TASK PROMPT: Wherever the word "rolling" turns up in a line of the entries, copy that line.

DATA TO PROCESS:
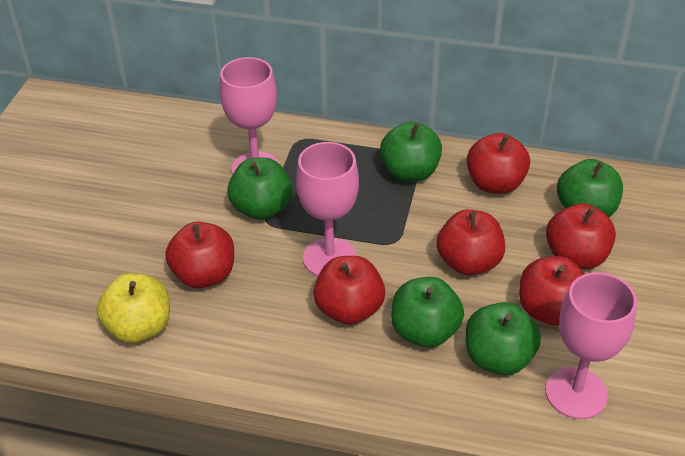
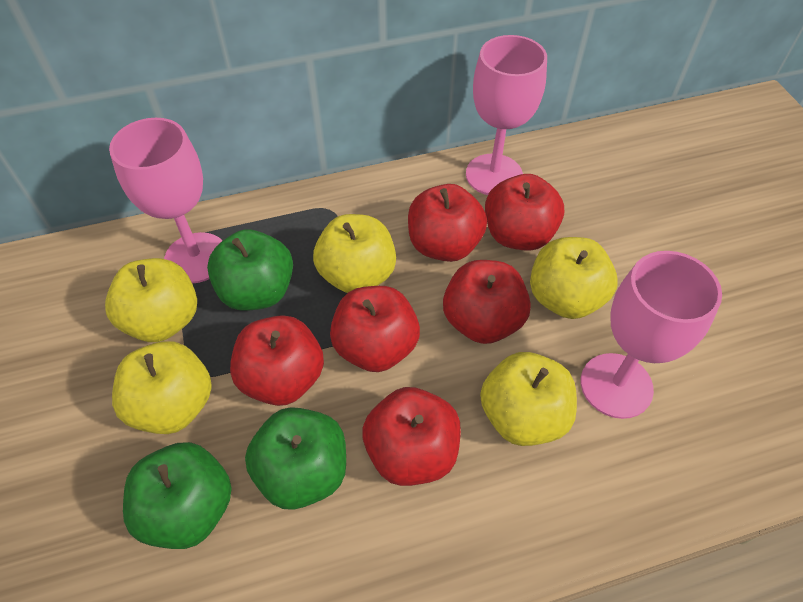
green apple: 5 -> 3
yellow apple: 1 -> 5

--

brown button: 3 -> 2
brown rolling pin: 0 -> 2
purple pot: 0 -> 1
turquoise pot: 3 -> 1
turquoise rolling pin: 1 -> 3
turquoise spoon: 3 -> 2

RESULT OF THIS EXERCISE:
brown rolling pin: 0 -> 2
turquoise rolling pin: 1 -> 3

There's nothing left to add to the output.